# [The task]
Print verbatim every line starting at the one that contains "C15: none -> 100uF (plus PROG, minus GND)" and ending at the final line of the records; include both endpoints.

# [Material for the task]
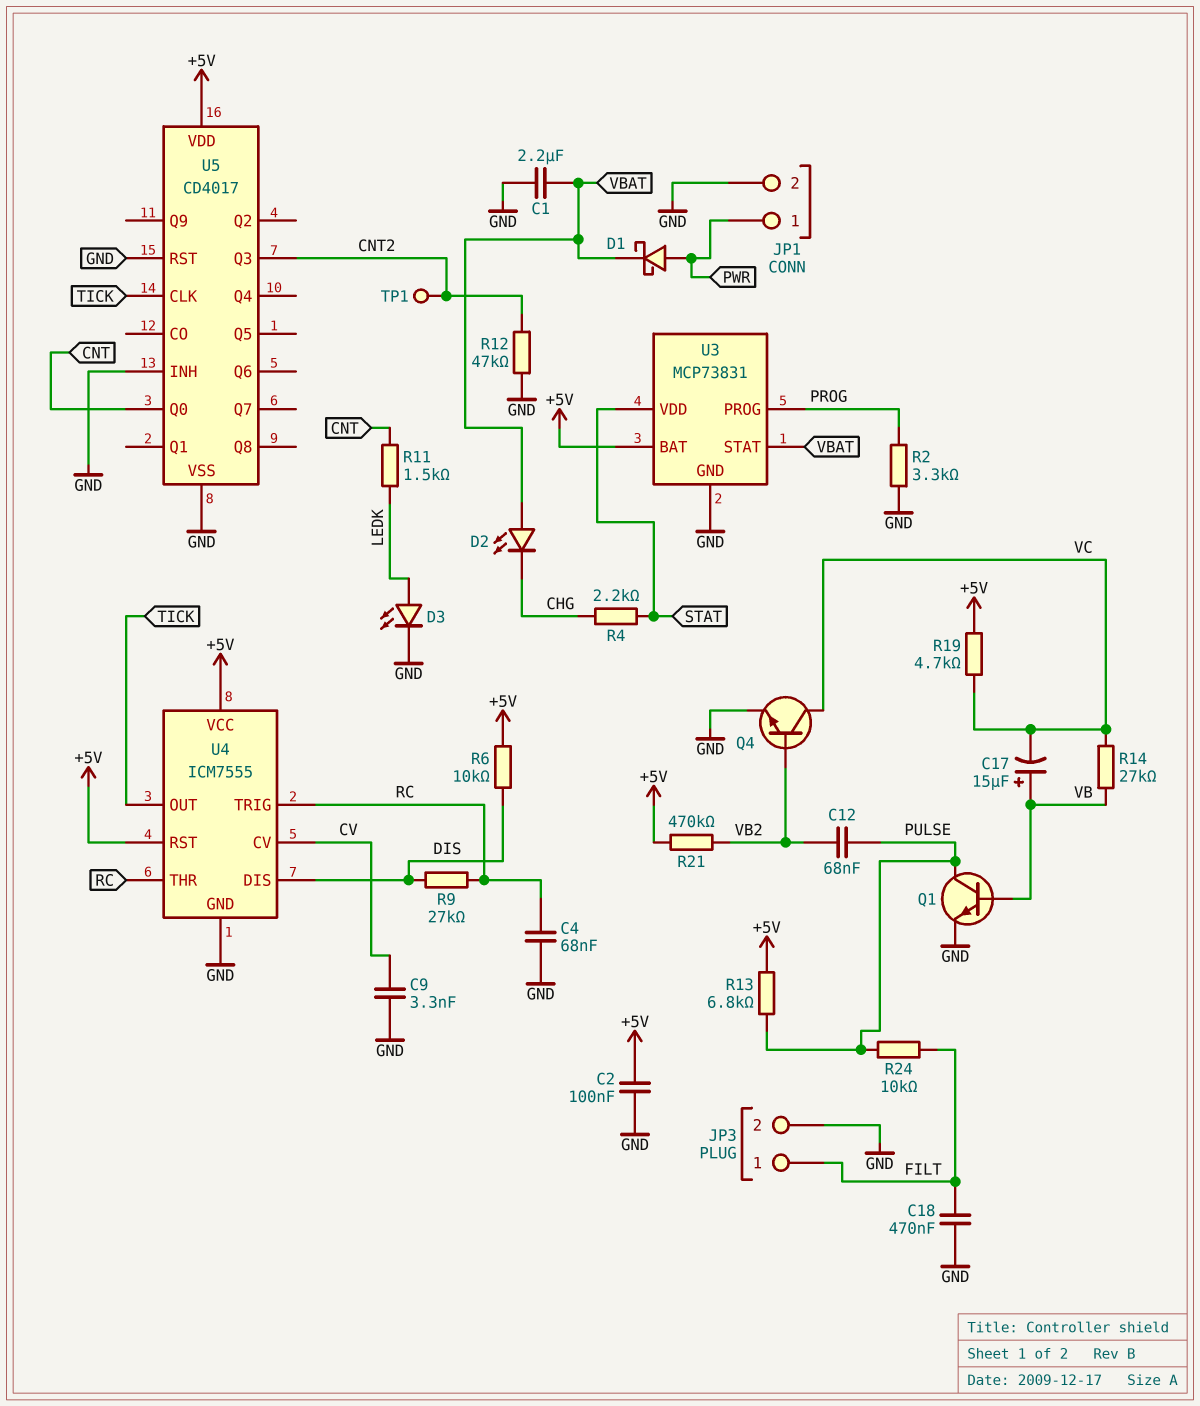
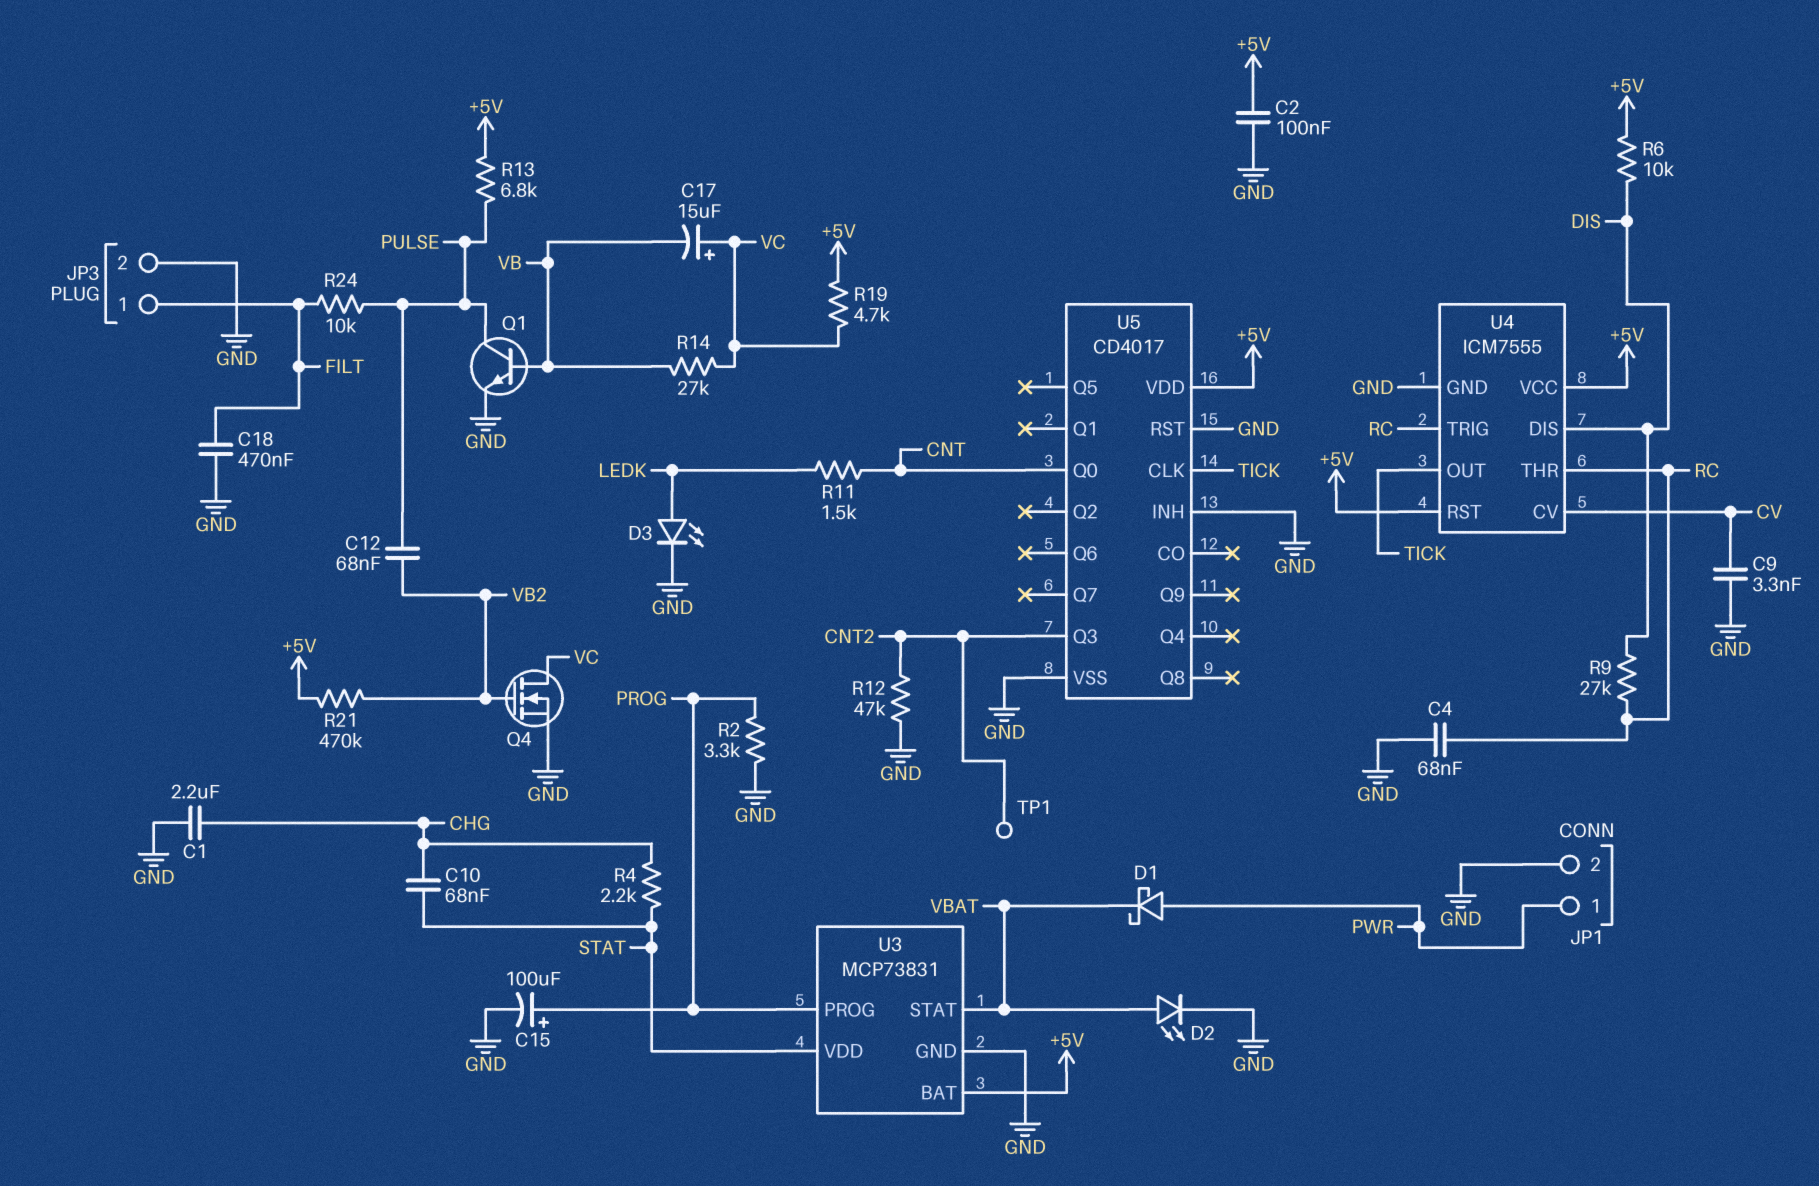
C1: 2.2uF (GND, VBAT) -> 2.2uF (CHG, GND)
C10: none -> 68nF (CHG, STAT)
C15: none -> 100uF (plus PROG, minus GND)
C17: 15uF (plus VB, minus VC) -> 15uF (plus VC, minus VB)
D2: LED (A VBAT, K CHG) -> LED (A VBAT, K GND)
Q4: NPN (B VB2, C VC, E GND) -> NMOS (G VB2, D VC, S GND)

# [Exercise output]
C15: none -> 100uF (plus PROG, minus GND)
C17: 15uF (plus VB, minus VC) -> 15uF (plus VC, minus VB)
D2: LED (A VBAT, K CHG) -> LED (A VBAT, K GND)
Q4: NPN (B VB2, C VC, E GND) -> NMOS (G VB2, D VC, S GND)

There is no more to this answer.